* Available data:
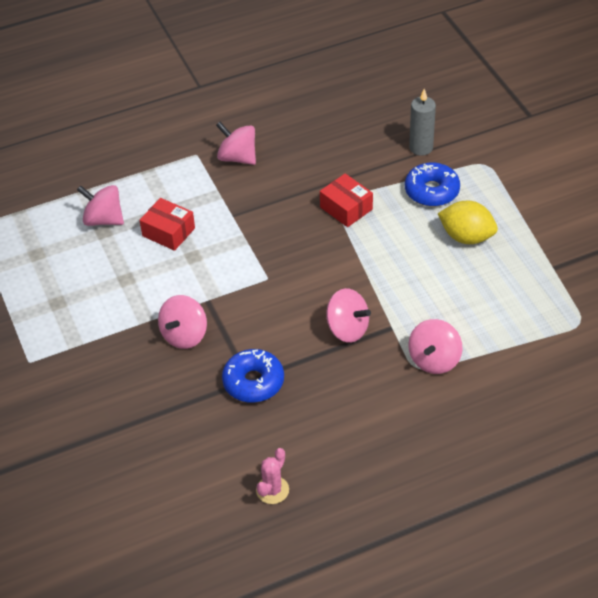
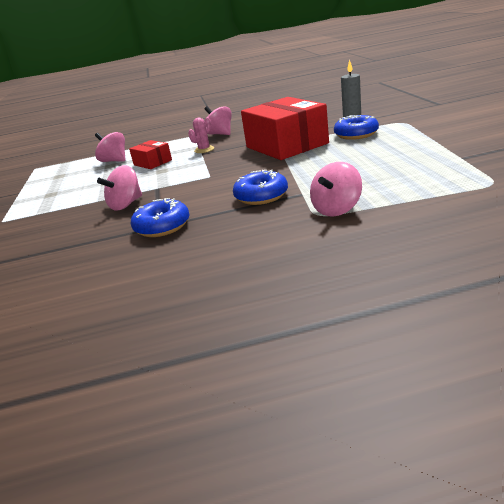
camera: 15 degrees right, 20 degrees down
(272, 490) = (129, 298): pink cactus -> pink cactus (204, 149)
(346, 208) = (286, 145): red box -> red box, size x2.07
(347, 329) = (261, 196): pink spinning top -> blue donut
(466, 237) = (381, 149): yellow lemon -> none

* Work instructions: From the entries above, output every line exactly and omit any image.

* Answer area:
camera: 15 degrees right, 20 degrees down
(272, 490) = (129, 298): pink cactus -> pink cactus (204, 149)
(346, 208) = (286, 145): red box -> red box, size x2.07
(347, 329) = (261, 196): pink spinning top -> blue donut
(466, 237) = (381, 149): yellow lemon -> none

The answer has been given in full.